=== Task brief ===
Without any pictures, print exactly the lines that run from the start of the data through the line containing "[1020,355,1070,414] (first image)".

(Image change detection data)
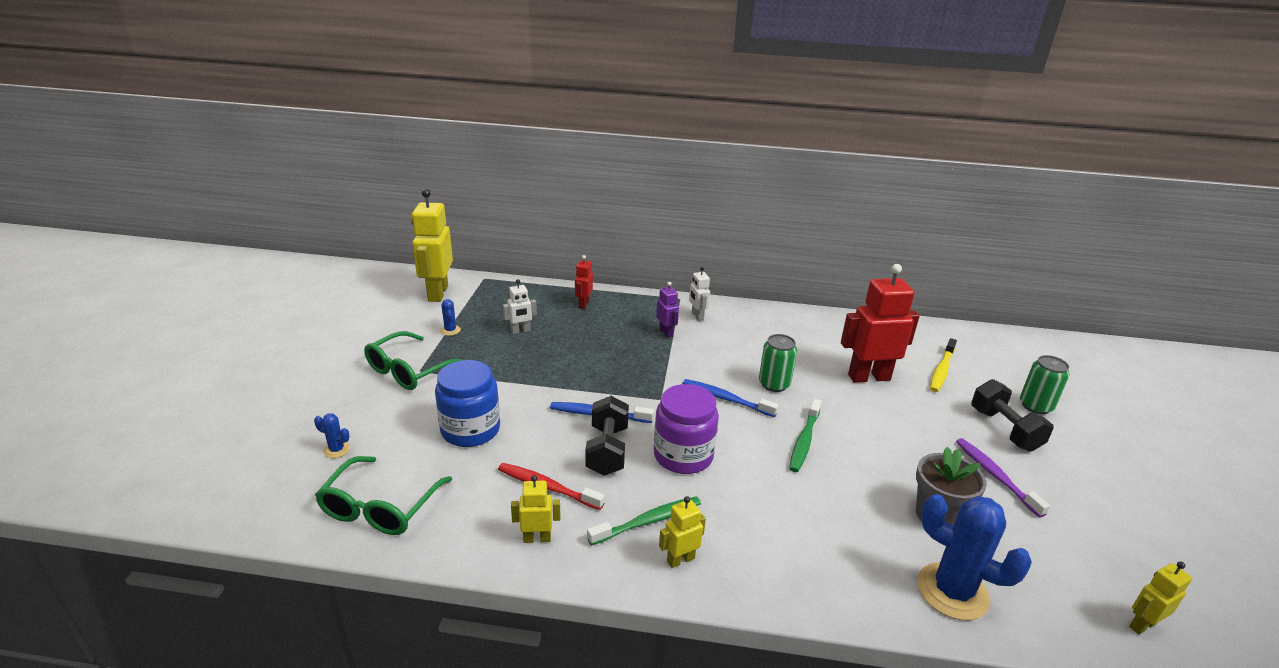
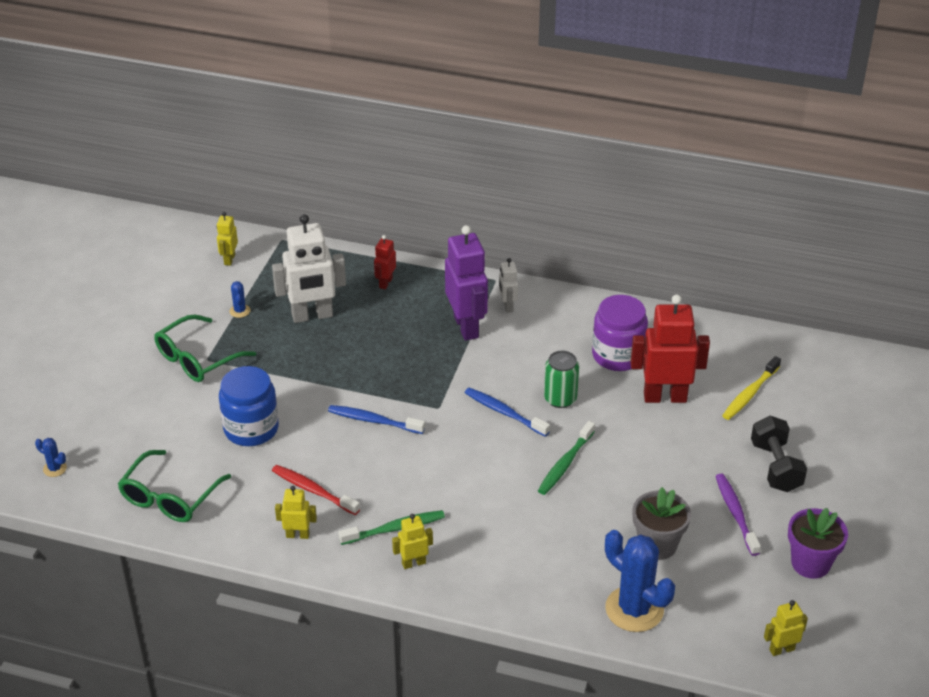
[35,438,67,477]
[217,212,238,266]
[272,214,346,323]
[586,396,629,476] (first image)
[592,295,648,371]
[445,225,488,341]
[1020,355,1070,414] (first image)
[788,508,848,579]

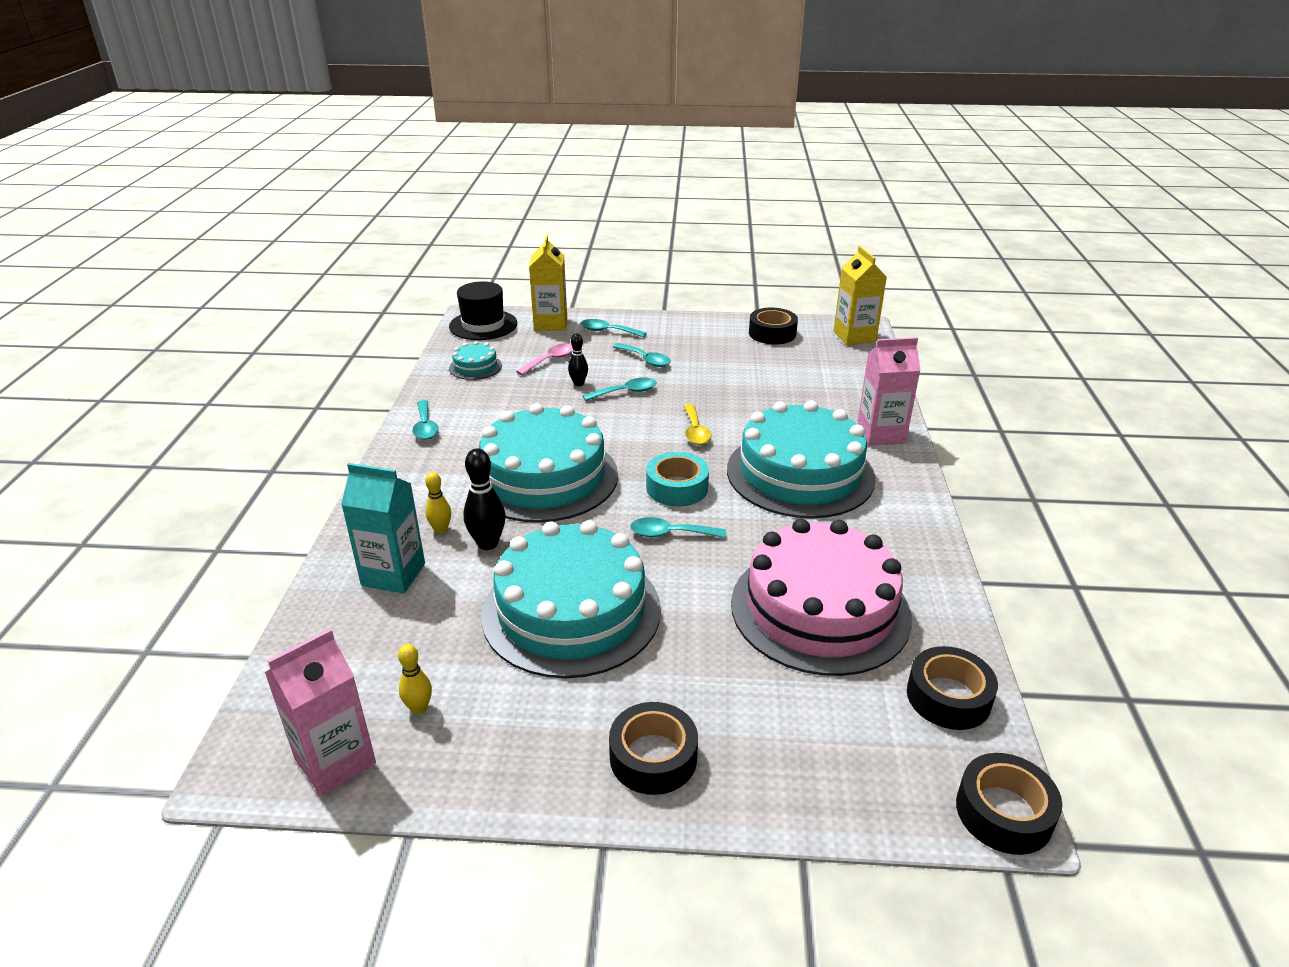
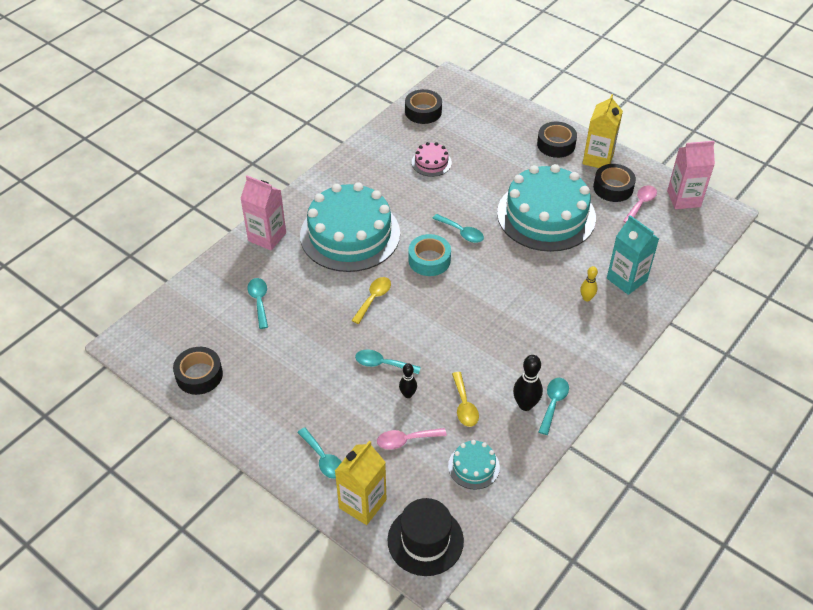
[623,185,657,223]
[513,355,543,411]
[479,403,618,523] (first image)
[247,278,268,329]
[412,142,452,177]
[582,94,623,168]
[593,164,636,202]
[452,372,479,427]

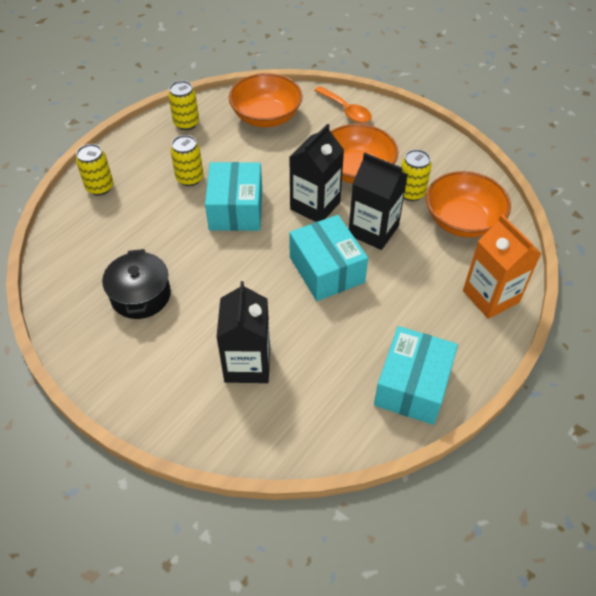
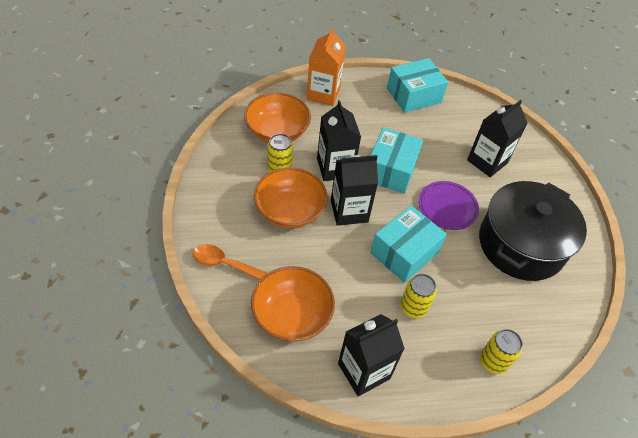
[479,181,587,281]
[338,314,405,397]
[193,244,268,280]
[418,181,479,230]

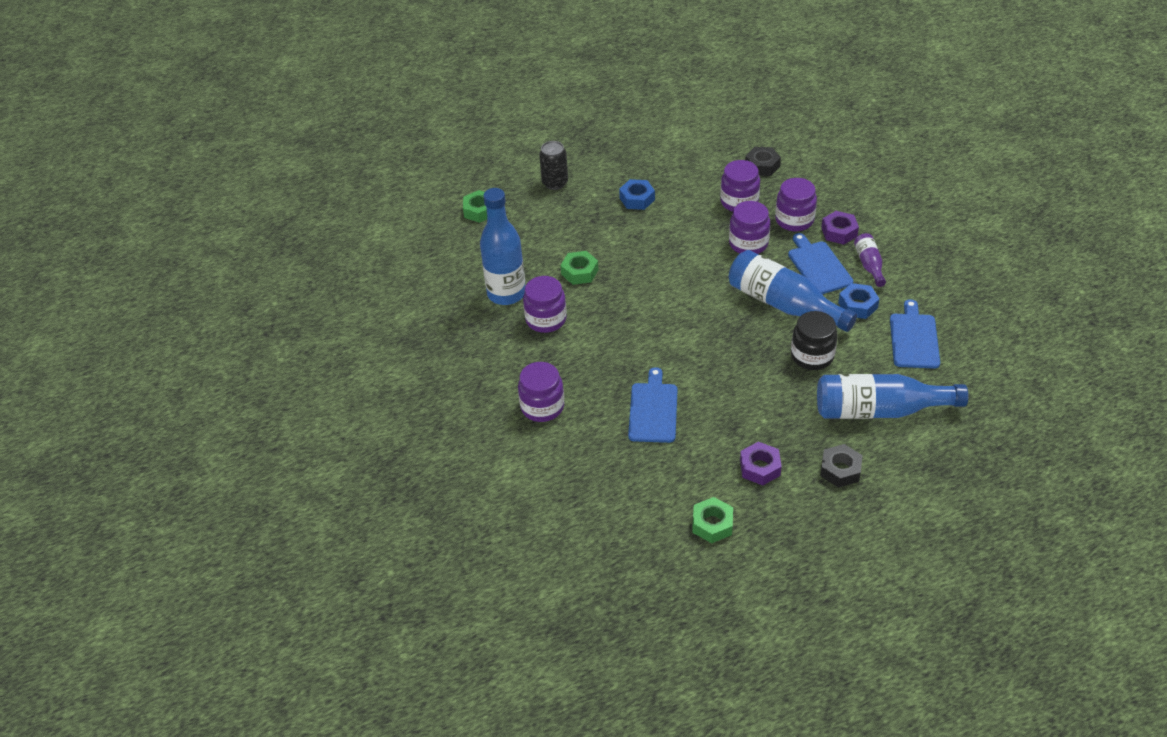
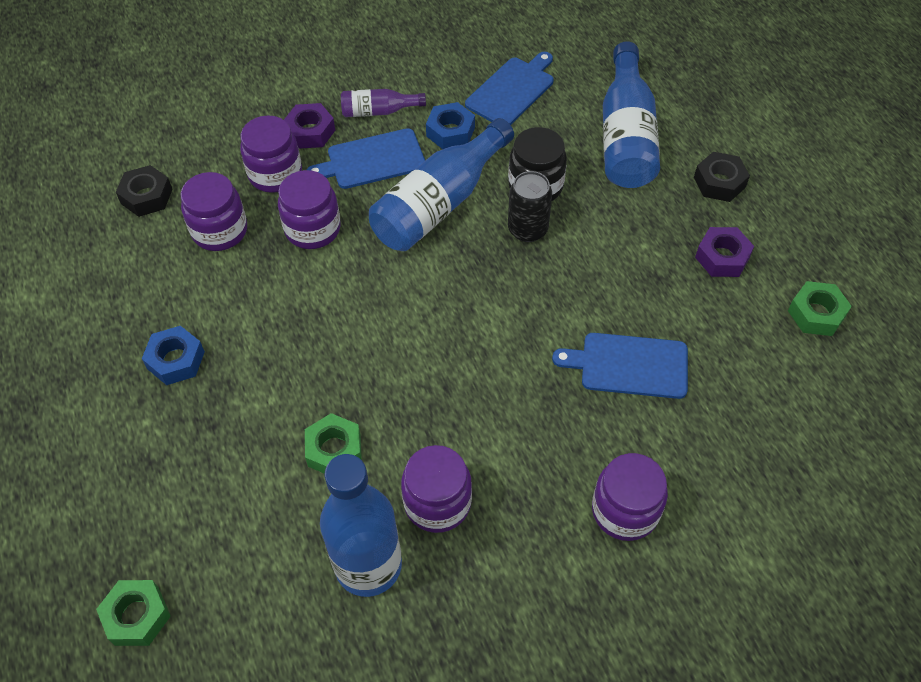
[508,171,552,242]
[465,52,554,125]

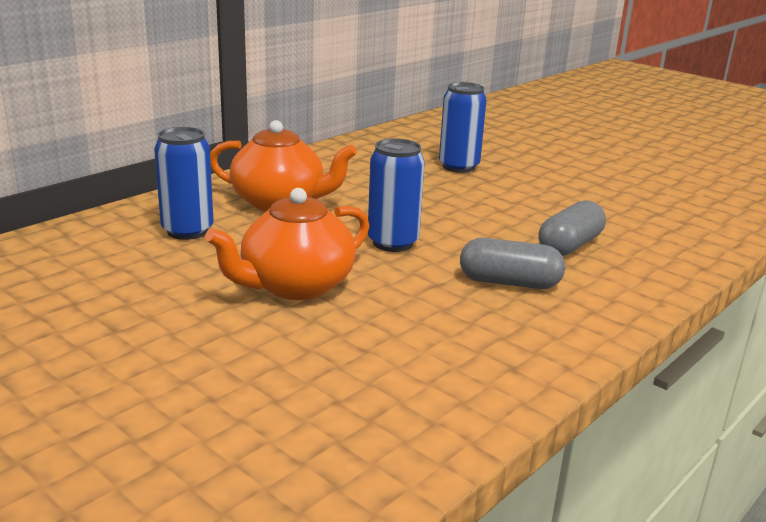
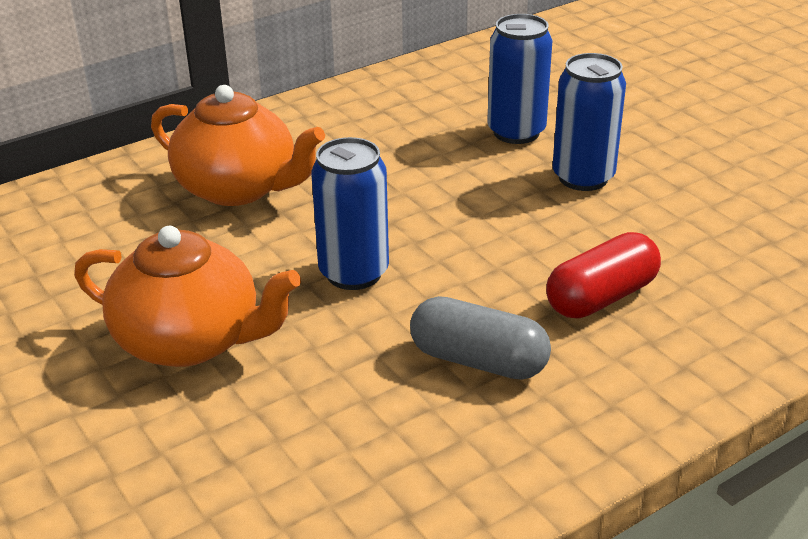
[553,53,626,191]
[74,226,301,367]
[546,232,661,319]

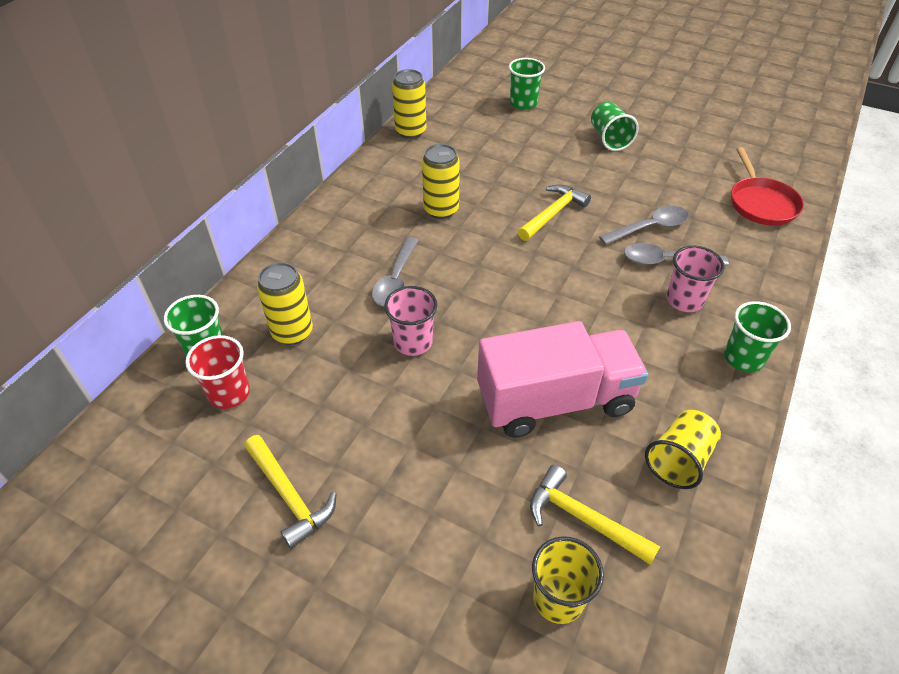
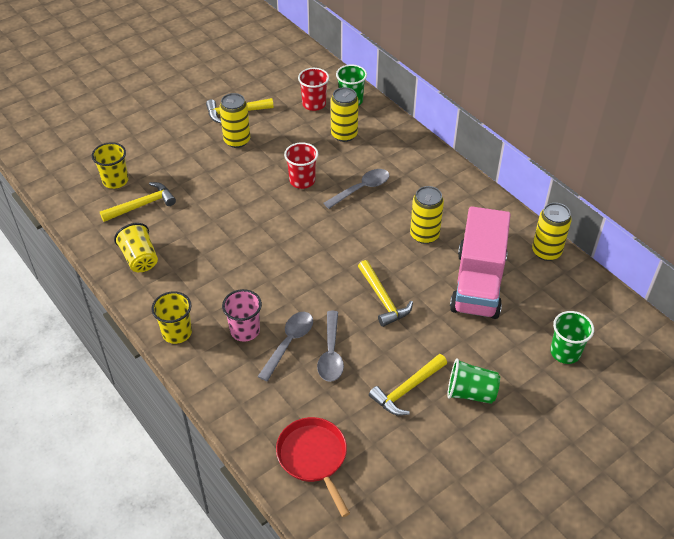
[324,169,389,209]
[284,142,318,189]
[450,206,511,319]
[151,291,192,344]
[276,417,350,517]
[219,93,250,148]
[369,354,447,415]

=== Solution to this exercise ===
[35,438,67,477]
[217,212,238,266]
[272,214,346,323]
[586,396,629,476] (first image)
[592,295,648,371]
[445,225,488,341]
[1020,355,1070,414] (first image)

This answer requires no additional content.